AIM OF THE TASK: Lines from the records below that contain the word "pink" are to be copied out.

SUPPLIED DATA:
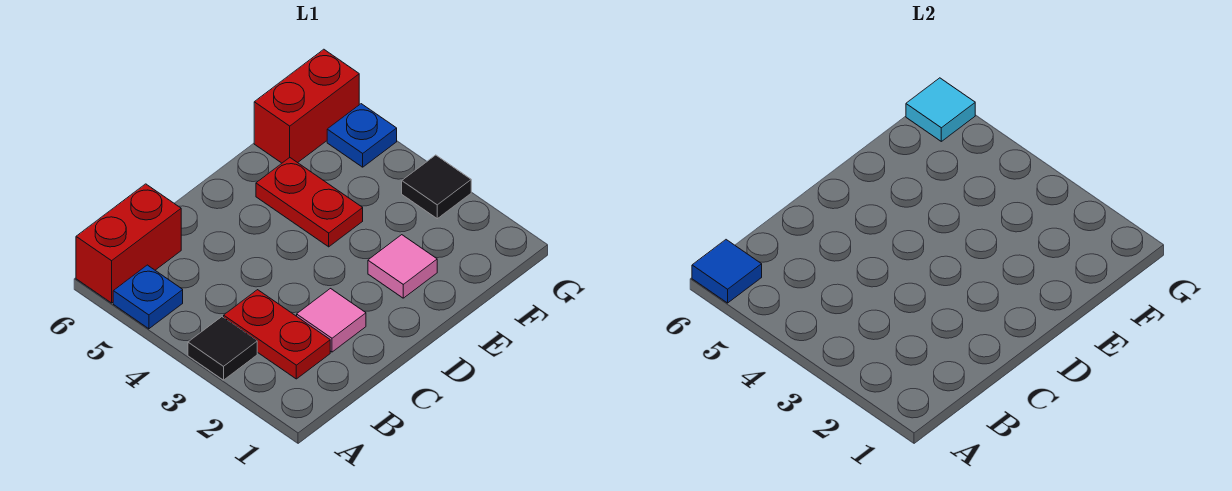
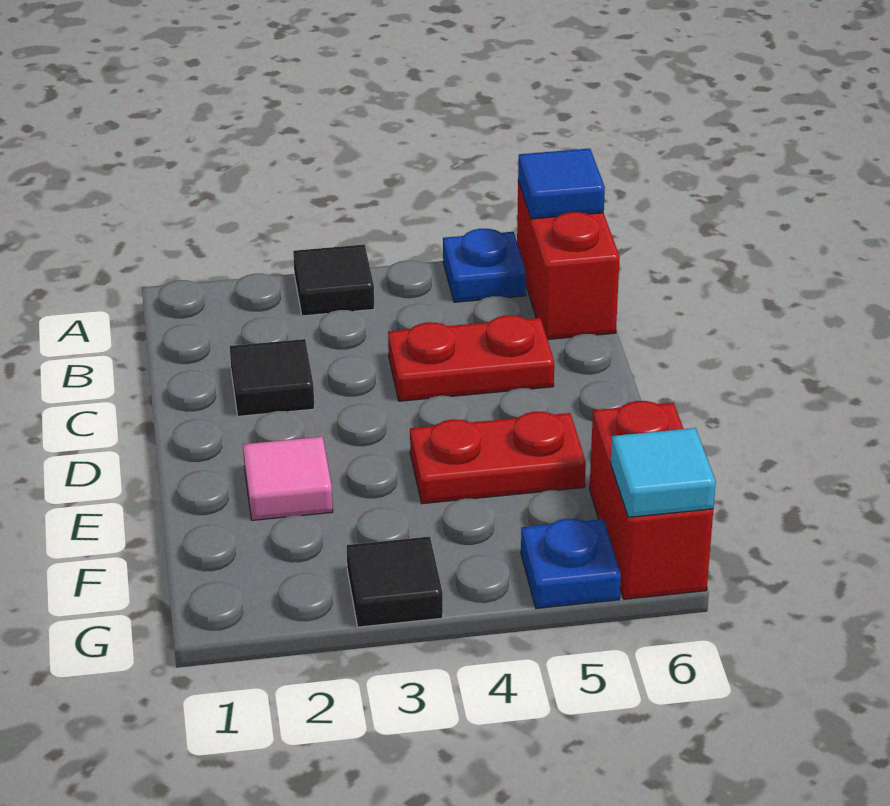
red 1x2 plate [224,290,330,379] -> red 1x2 plate moved to [388,315,554,401]
pink 1x1 tile [297,289,366,352] -> black 1x1 tile [230,339,315,416]

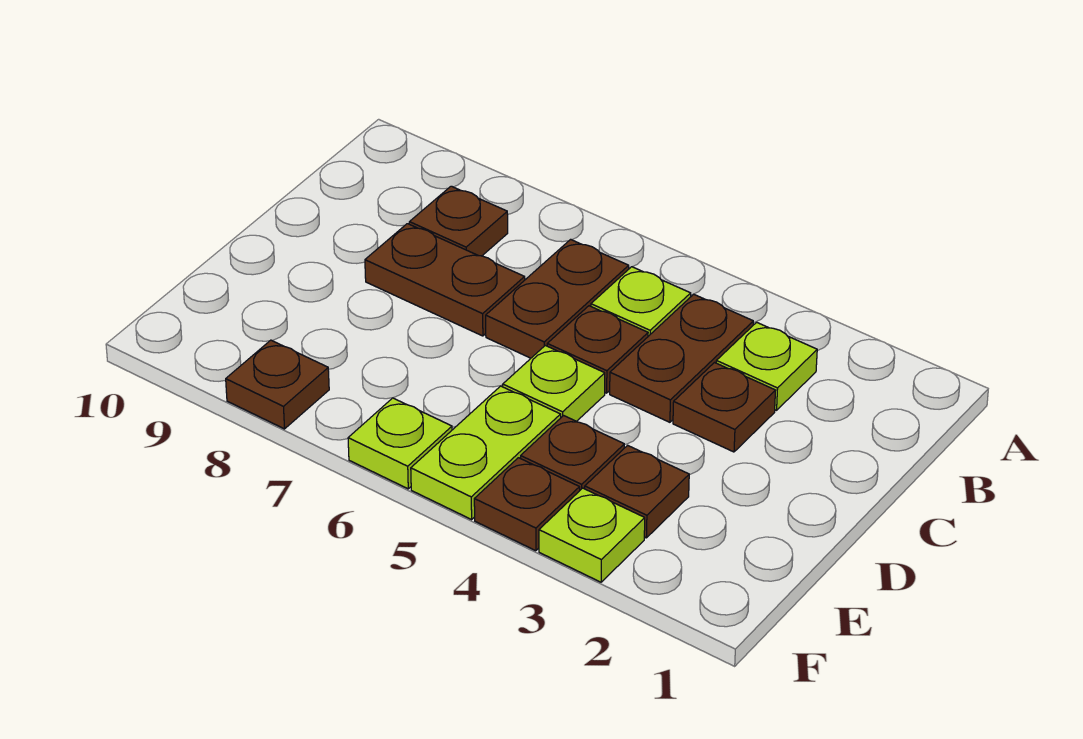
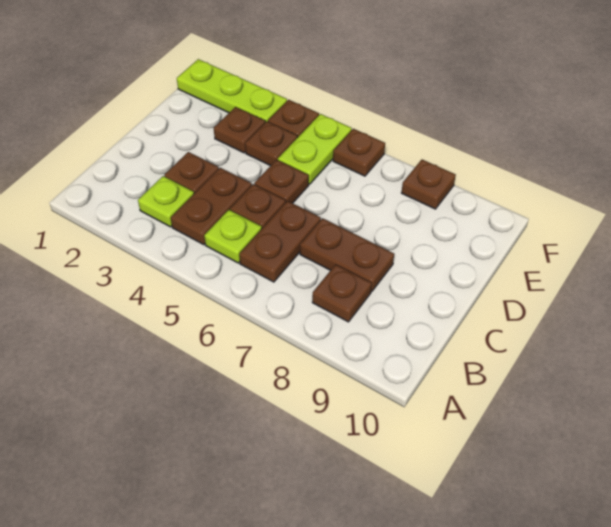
lime 1x1 plate [503,346,605,421] -> brown 1x1 plate [254,160,309,203]
lime 1x1 plate [539,488,645,582] -> lime 1x3 plate [177,59,287,123]
lime 1x1 plate [348,398,452,489] -> brown 1x1 plate [333,129,385,176]

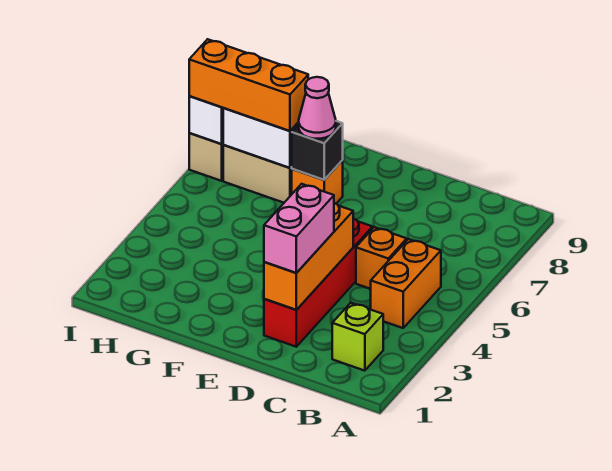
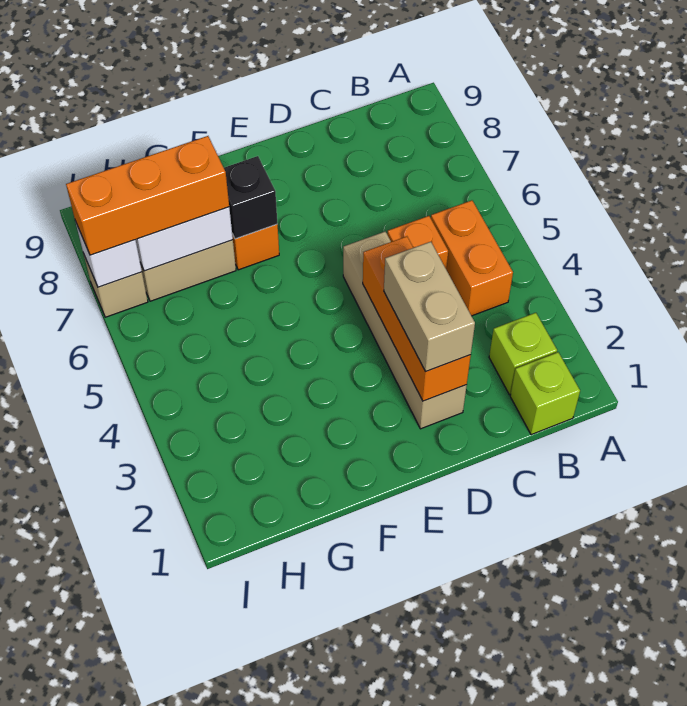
none -> lime 1x1 brick [510,352,580,435]
red 1x4 brick [264,218,373,347] -> tan 1x4 brick [343,232,467,429]
pink 1x2 brick [264,184,334,273] -> tan 1x2 brick [384,242,475,372]
pink 1x1 cone [299,77,336,139] -> none

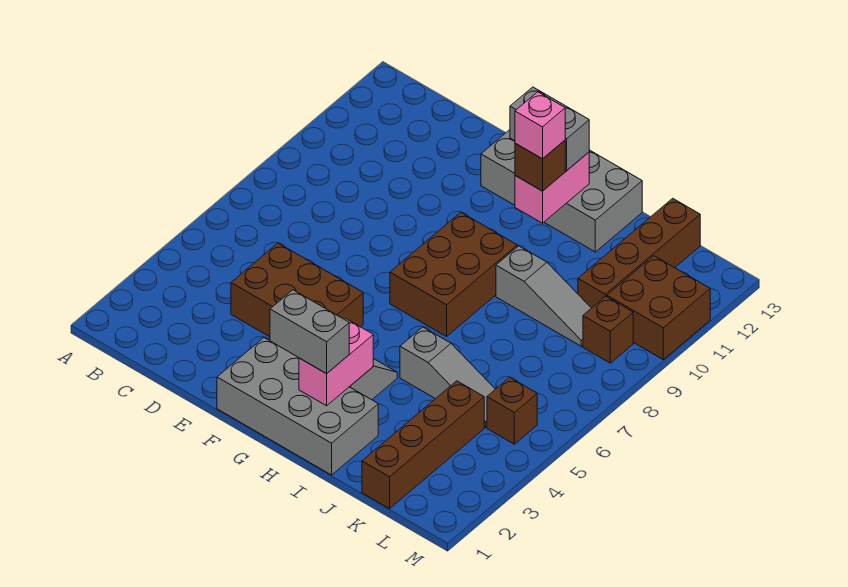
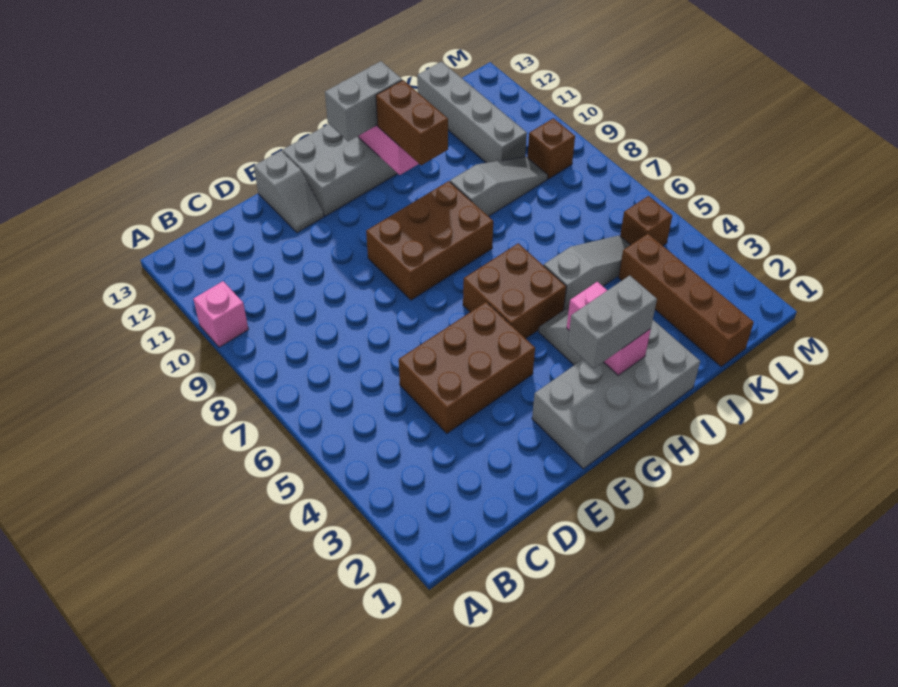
none -> grey 1x2 slope [254,151,324,233]
brown 2x3 brick [390,212,517,337] -> brown 2x3 brick turned to [366,181,493,300]
brown 1x1 brick [515,140,565,191] -> brown 1x2 brick [376,80,448,165]
pink 1x1 brick [515,92,565,159] -> pink 1x1 brick moved to [193,281,248,347]
brown 1x4 brick [578,198,700,308] -> grey 1x4 brick [417,62,527,163]
brown 2x2 brick [607,256,710,360] -> brown 2x2 brick moved to [463,243,566,339]

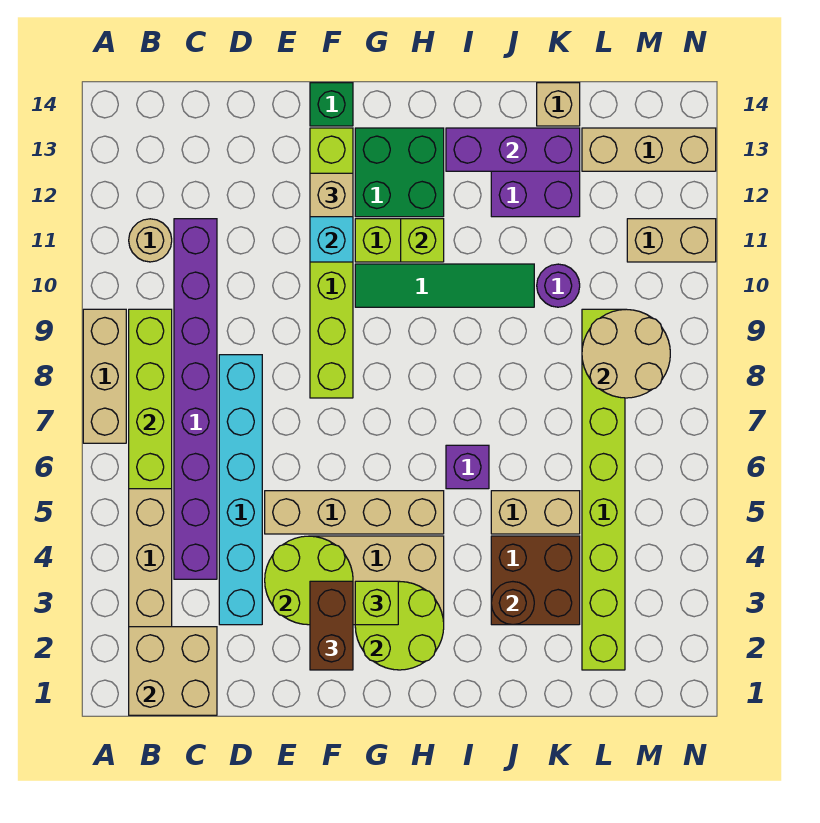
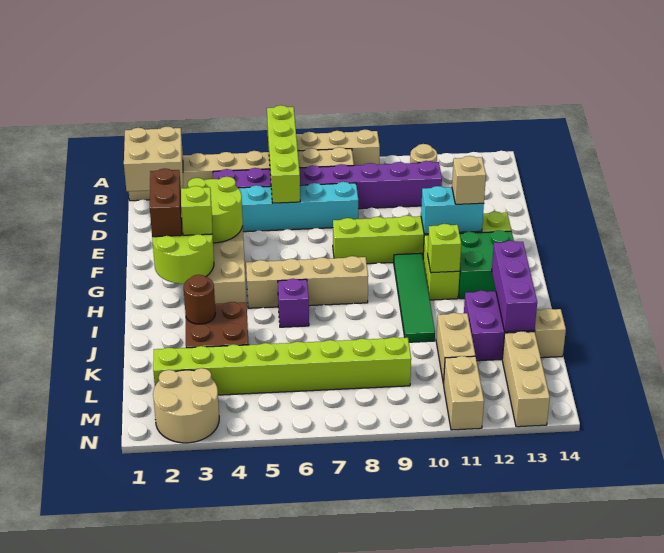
lime 1x4 brick [129,309,172,489] -> lime 1x4 brick turned to [267,105,300,203]
tan 1x4 brick [265,491,444,534] -> tan 1x4 brick turned to [246,256,368,308]
brown 1x2 brick [310,581,353,670] -> brown 1x2 brick turned to [150,169,182,237]
green 1x1 brick [310,83,353,126] -> none
tan 1x2 brick [491,491,580,534] -> tan 1x2 brick moved to [436,313,475,384]
purple 1x1 round brick [537,264,580,307] -> none
tan 2x2 round brick [582,309,670,398] -> tan 2x2 round brick moved to [153,368,219,443]

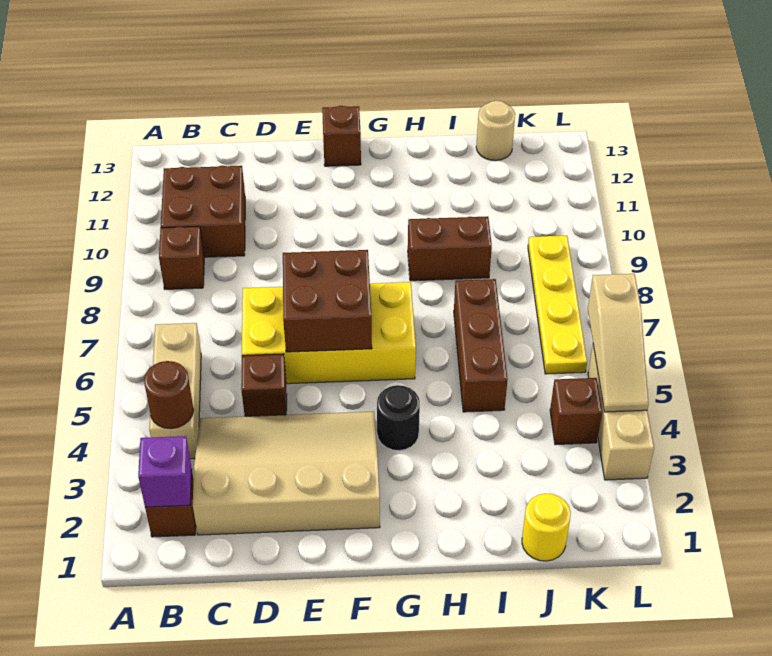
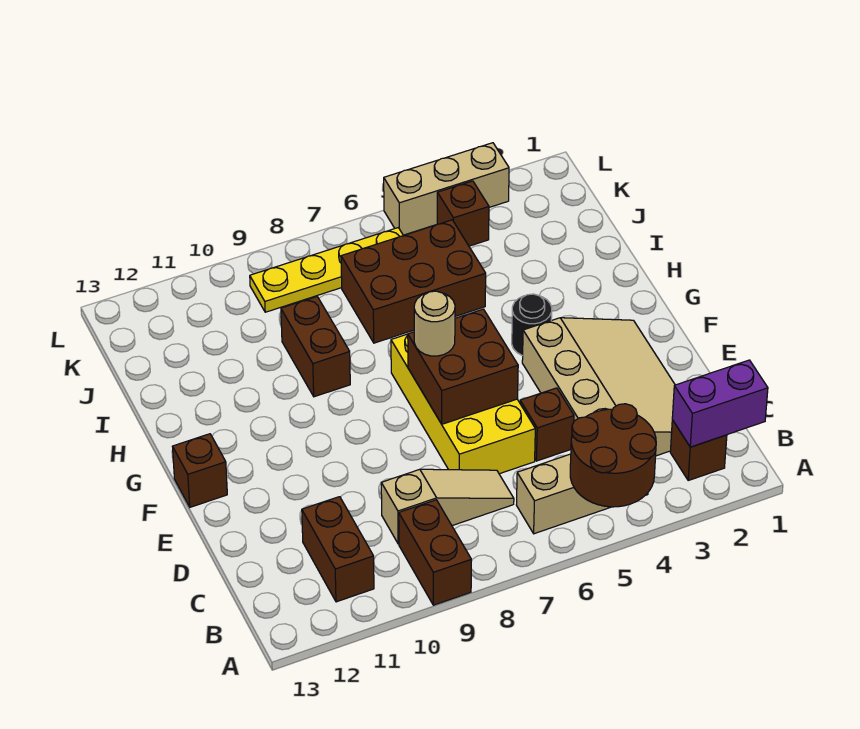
purple 1x1 brick [138,436,192,507] -> purple 1x2 brick [672,360,768,447]
brown 1x1 round brick [144,361,194,429] -> brown 2x2 round brick [570,404,656,507]
brown 1x1 brick [159,226,204,289] -> brown 1x2 brick [399,500,471,605]
brown 2x2 brick [161,166,245,257] -> brown 1x2 brick [302,497,374,602]
tan 3x4 slope [193,411,380,535] -> tan 3x4 slope turned to [522,318,675,456]
brown 1x3 brick [454,279,508,412] -> brown 2x3 brick [341,220,486,343]
yellow 1x1 round brick [522,494,571,561] -> none
tan 1x1 round brick [476,101,515,161] -> tan 1x1 round brick moved to [414,291,455,356]
tan 1x3 slope [588,274,649,412] -> tan 1x3 slope moved to [381,469,514,544]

EXERCISE ANSWER:
pink 1x1 tile [297,289,366,352] -> black 1x1 tile [230,339,315,416]
pink 1x2 brick [264,184,334,273] -> tan 1x2 brick [384,242,475,372]
pink 1x1 cone [299,77,336,139] -> none
pink 1x1 brick [515,92,565,159] -> pink 1x1 brick moved to [193,281,248,347]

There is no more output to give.